Work required: Write the rows below, from the line containing "I want to click on picture" through the line containing "Locate an element on the screen. The", as a JSON list of strings, one string per line. Leave out blank lines.

Start Data for this task

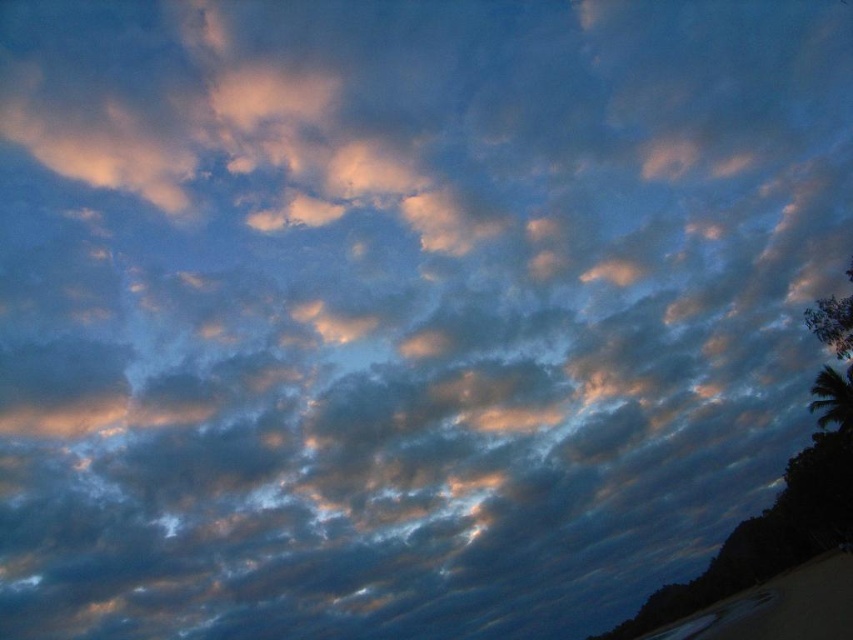
You are standing on the beach and want to take a photo of the sunset. You notice the sandy beach at lower right and the green leafy palm tree at lower right. Which object is closer to the left side of the photo?

The sandy beach at lower right is positioned on the left side of the green leafy palm tree at lower right, so the sandy beach at lower right is closer to the left side of the photo.

Consider the image. You are standing on the sandy beach at lower right and want to take a photo of the green leafy palm tree at lower right. Since the palm tree is smaller than the beach in the image, will the palm tree appear smaller in the photo compared to the beach?

Yes, the green leafy palm tree at lower right appears smaller than the sandy beach at lower right in the photo because the sandy beach at lower right is bigger according to the description.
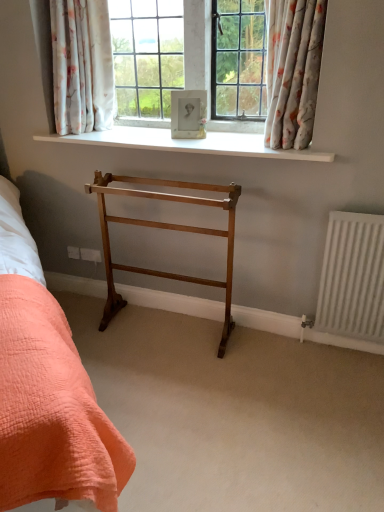
What do you see at coordinates (188, 114) in the screenshot? The width and height of the screenshot is (384, 512). I see `porcelain frame at center` at bounding box center [188, 114].

Locate an element on the screen. This screenshot has height=512, width=384. floral fabric curtain at upper center, positioned as the 2th curtain in right-to-left order is located at coordinates (82, 66).

What do you see at coordinates (168, 229) in the screenshot? This screenshot has height=512, width=384. I see `light brown wood towel rack at center` at bounding box center [168, 229].

The image size is (384, 512). I want to click on porcelain frame at center, so click(x=188, y=114).

At what (x,y) coordinates should I click in order to perform the action: click on picture frame lying above the light brown wood towel rack at center (from the image's perspective). Please return your answer as a coordinate pair (x, y). This screenshot has height=512, width=384. Looking at the image, I should click on (188, 114).

Is point (183, 185) closer to camera compared to point (202, 113)?

Yes, point (183, 185) is in front of point (202, 113).

Would you say light brown wood towel rack at center is inside or outside porcelain frame at center?

light brown wood towel rack at center lies outside porcelain frame at center.

From a real-world perspective, is light brown wood towel rack at center above or below porcelain frame at center?

Clearly, from a real-world perspective, light brown wood towel rack at center is below porcelain frame at center.

Where is `the 2nd curtain above the white matte radiator at right (from the image's perspective)`? The image size is (384, 512). the 2nd curtain above the white matte radiator at right (from the image's perspective) is located at coordinates (82, 66).

Is white matte radiator at right to the right of floral fabric curtain at upper center, positioned as the 2th curtain in right-to-left order, from the viewer's perspective?

Indeed, white matte radiator at right is positioned on the right side of floral fabric curtain at upper center, positioned as the 2th curtain in right-to-left order.

Is white matte radiator at right wider or thinner than floral fabric curtain at upper center, positioned as the 2th curtain in right-to-left order?

white matte radiator at right is thinner than floral fabric curtain at upper center, positioned as the 2th curtain in right-to-left order.

From a real-world perspective, which object stands above the other?

In real-world perspective, porcelain frame at center is above.

In terms of size, does porcelain frame at center appear bigger or smaller than light brown wood towel rack at center?

In the image, porcelain frame at center appears to be smaller than light brown wood towel rack at center.

Which is in front, point (203, 119) or point (98, 179)?

The point (98, 179) is closer to the camera.

Is porcelain frame at center positioned beyond the bounds of light brown wood towel rack at center?

Yes, porcelain frame at center is outside of light brown wood towel rack at center.

From the image's perspective, which object appears higher, light brown wood towel rack at center or white smooth window sill at upper center?

white smooth window sill at upper center appears higher in the image.

Is light brown wood towel rack at center touching white smooth window sill at upper center?

No, light brown wood towel rack at center is not with white smooth window sill at upper center.

Between light brown wood towel rack at center and white smooth window sill at upper center, which one has smaller width?

Thinner between the two is light brown wood towel rack at center.

Is light brown wood towel rack at center positioned beyond the bounds of white smooth window sill at upper center?

Absolutely, light brown wood towel rack at center is external to white smooth window sill at upper center.

Is floral fabric curtain at upper center, positioned as the 2th curtain in right-to-left order, positioned far away from white matte radiator at right?

Indeed, floral fabric curtain at upper center, positioned as the 2th curtain in right-to-left order, is not near white matte radiator at right.

Does floral fabric curtain at upper center, marked as the 1th curtain in a left-to-right arrangement, have a smaller size compared to white matte radiator at right?

No.

In order to click on curtain that is the 2nd object above the white matte radiator at right (from a real-world perspective) in this screenshot , I will do `click(82, 66)`.

Is floral fabric curtain at upper center, positioned as the 2th curtain in right-to-left order, positioned with its back to white matte radiator at right?

No, white matte radiator at right is not at the back of floral fabric curtain at upper center, positioned as the 2th curtain in right-to-left order.

Based on the photo, between light brown wood towel rack at center and floral fabric curtain at upper right, positioned as the 2th curtain in left-to-right order, which one is positioned in front?

floral fabric curtain at upper right, positioned as the 2th curtain in left-to-right order.

Considering the sizes of objects light brown wood towel rack at center and floral fabric curtain at upper right, which is the 1th curtain from right to left, in the image provided, who is bigger, light brown wood towel rack at center or floral fabric curtain at upper right, which is the 1th curtain from right to left,?

With larger size is light brown wood towel rack at center.

From the image's perspective, which is below, light brown wood towel rack at center or floral fabric curtain at upper right, positioned as the 2th curtain in left-to-right order?

light brown wood towel rack at center, from the image's perspective.

What's the angular difference between floral fabric curtain at upper right, which is the 1th curtain from right to left, and white matte radiator at right's facing directions?

The angle between the facing direction of floral fabric curtain at upper right, which is the 1th curtain from right to left, and the facing direction of white matte radiator at right is 0.00144 degrees.

Which object is further away from the camera, floral fabric curtain at upper right, positioned as the 2th curtain in left-to-right order, or white matte radiator at right?

Positioned behind is white matte radiator at right.

Visually, is floral fabric curtain at upper right, positioned as the 2th curtain in left-to-right order, positioned to the left or to the right of white matte radiator at right?

floral fabric curtain at upper right, positioned as the 2th curtain in left-to-right order, is to the left of white matte radiator at right.

I want to click on picture frame located behind the light brown wood towel rack at center, so click(188, 114).

Locate an element on the screen. The width and height of the screenshot is (384, 512). the 2nd curtain to the left of the white matte radiator at right, starting your count from the anchor is located at coordinates (82, 66).

Estimate the real-world distances between objects in this image. Which object is further from porcelain frame at center, white matte radiator at right or floral fabric curtain at upper center, marked as the 1th curtain in a left-to-right arrangement?

white matte radiator at right lies further to porcelain frame at center than the other object.

Estimate the real-world distances between objects in this image. Which object is closer to floral fabric curtain at upper right, positioned as the 2th curtain in left-to-right order, light brown wood towel rack at center or white matte radiator at right?

light brown wood towel rack at center is closer to floral fabric curtain at upper right, positioned as the 2th curtain in left-to-right order.

Which object lies nearer to the anchor point floral fabric curtain at upper right, which is the 1th curtain from right to left, porcelain frame at center or light brown wood towel rack at center?

porcelain frame at center lies closer to floral fabric curtain at upper right, which is the 1th curtain from right to left, than the other object.

Based on their spatial positions, is floral fabric curtain at upper center, marked as the 1th curtain in a left-to-right arrangement, or light brown wood towel rack at center further from white matte radiator at right?

floral fabric curtain at upper center, marked as the 1th curtain in a left-to-right arrangement, lies further to white matte radiator at right than the other object.

When comparing their distances from white matte radiator at right, does porcelain frame at center or white smooth window sill at upper center seem further?

porcelain frame at center.

Looking at the image, which one is located closer to white smooth window sill at upper center, light brown wood towel rack at center or floral fabric curtain at upper right, which is the 1th curtain from right to left?

floral fabric curtain at upper right, which is the 1th curtain from right to left.

Which object lies nearer to the anchor point light brown wood towel rack at center, floral fabric curtain at upper right, positioned as the 2th curtain in left-to-right order, or white matte radiator at right?

floral fabric curtain at upper right, positioned as the 2th curtain in left-to-right order, lies closer to light brown wood towel rack at center than the other object.

From the image, which object appears to be nearer to floral fabric curtain at upper right, which is the 1th curtain from right to left, white smooth window sill at upper center or light brown wood towel rack at center?

Among the two, white smooth window sill at upper center is located nearer to floral fabric curtain at upper right, which is the 1th curtain from right to left.

At what (x,y) coordinates should I click in order to perform the action: click on picture frame situated between white smooth window sill at upper center and floral fabric curtain at upper right, which is the 1th curtain from right to left, from left to right. Please return your answer as a coordinate pair (x, y). The height and width of the screenshot is (512, 384). Looking at the image, I should click on (188, 114).

Where is `picture frame between floral fabric curtain at upper center, positioned as the 2th curtain in right-to-left order, and white matte radiator at right, in the horizontal direction`? picture frame between floral fabric curtain at upper center, positioned as the 2th curtain in right-to-left order, and white matte radiator at right, in the horizontal direction is located at coordinates (188, 114).

Where is `picture frame situated between floral fabric curtain at upper center, marked as the 1th curtain in a left-to-right arrangement, and floral fabric curtain at upper right, which is the 1th curtain from right to left, from left to right`? This screenshot has width=384, height=512. picture frame situated between floral fabric curtain at upper center, marked as the 1th curtain in a left-to-right arrangement, and floral fabric curtain at upper right, which is the 1th curtain from right to left, from left to right is located at coordinates (188, 114).

The height and width of the screenshot is (512, 384). In order to click on window sill between floral fabric curtain at upper center, positioned as the 2th curtain in right-to-left order, and white matte radiator at right in this screenshot , I will do `click(188, 143)`.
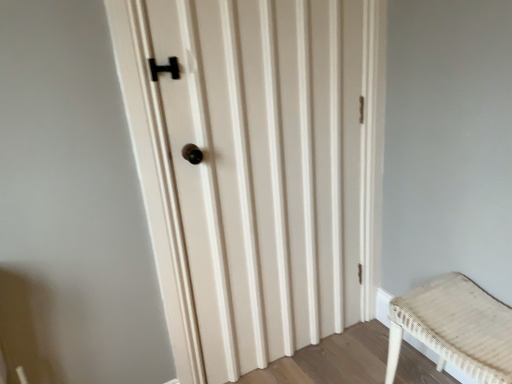
Question: Is matte wood door at center further to camera compared to woven beige bench at lower right?

Choices:
 (A) yes
 (B) no

Answer: (A)

Question: Is matte wood door at center to the right of woven beige bench at lower right from the viewer's perspective?

Choices:
 (A) yes
 (B) no

Answer: (B)

Question: Is matte wood door at center thinner than woven beige bench at lower right?

Choices:
 (A) yes
 (B) no

Answer: (A)

Question: Does matte wood door at center touch woven beige bench at lower right?

Choices:
 (A) yes
 (B) no

Answer: (B)

Question: From a real-world perspective, does matte wood door at center sit lower than woven beige bench at lower right?

Choices:
 (A) no
 (B) yes

Answer: (A)

Question: Can we say matte wood door at center lies outside woven beige bench at lower right?

Choices:
 (A) yes
 (B) no

Answer: (A)

Question: Does woven beige bench at lower right have a lesser height compared to matte wood door at center?

Choices:
 (A) yes
 (B) no

Answer: (A)

Question: Is woven beige bench at lower right not close to matte wood door at center?

Choices:
 (A) no
 (B) yes

Answer: (A)

Question: Is woven beige bench at lower right next to matte wood door at center and touching it?

Choices:
 (A) yes
 (B) no

Answer: (B)

Question: Is woven beige bench at lower right further to camera compared to matte wood door at center?

Choices:
 (A) yes
 (B) no

Answer: (B)

Question: Does woven beige bench at lower right have a larger size compared to matte wood door at center?

Choices:
 (A) yes
 (B) no

Answer: (B)

Question: From a real-world perspective, is woven beige bench at lower right positioned under matte wood door at center based on gravity?

Choices:
 (A) no
 (B) yes

Answer: (B)

Question: Is matte wood door at center to the left or to the right of woven beige bench at lower right in the image?

Choices:
 (A) right
 (B) left

Answer: (B)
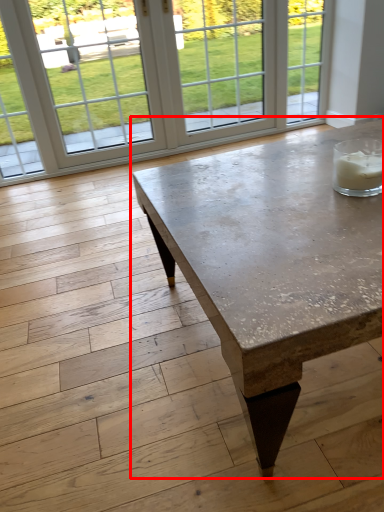
Question: From the image's perspective, where is coffee table (annotated by the red box) located in relation to window in the image?

Choices:
 (A) above
 (B) below

Answer: (B)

End Data for this task

Task result:
[
  "I want to click on picture frame located behind the light brown wood towel rack at center, so click(188, 114).",
  "Locate an element on the screen. The width and height of the screenshot is (384, 512). the 2nd curtain to the left of the white matte radiator at right, starting your count from the anchor is located at coordinates (82, 66)."
]